- **INPUT MATERIAL**
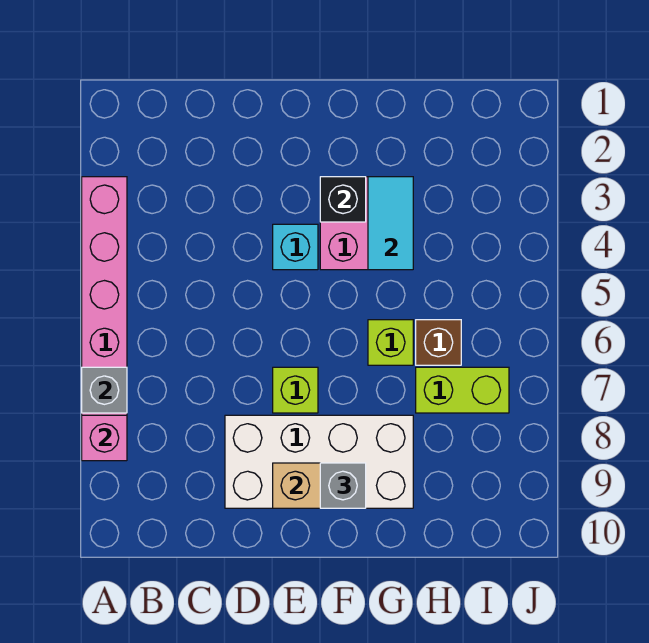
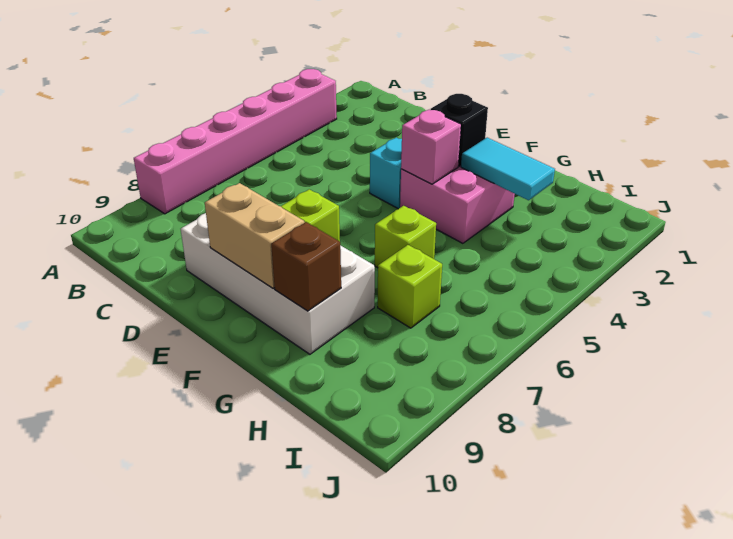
grey brick A7 level 2 -> none
pink brick A8 level 2 -> pink brick F4 level 2
grey brick F9 level 3 -> none
cyan tile G3:G4 level 2 -> cyan tile G3:H3 level 2
brown brick H6 level 1 -> brown brick G9 level 2
lime brick H7:I7 level 1 -> lime brick H7 level 1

- **ASSIGNED TASK**
Nothing but the records themselves, exact and complete, should be returned; leave the pictures out.

- **RESPONSE BOX**
grey brick A7 level 2 -> none
pink brick A8 level 2 -> pink brick F4 level 2
grey brick F9 level 3 -> none
cyan tile G3:G4 level 2 -> cyan tile G3:H3 level 2
brown brick H6 level 1 -> brown brick G9 level 2
lime brick H7:I7 level 1 -> lime brick H7 level 1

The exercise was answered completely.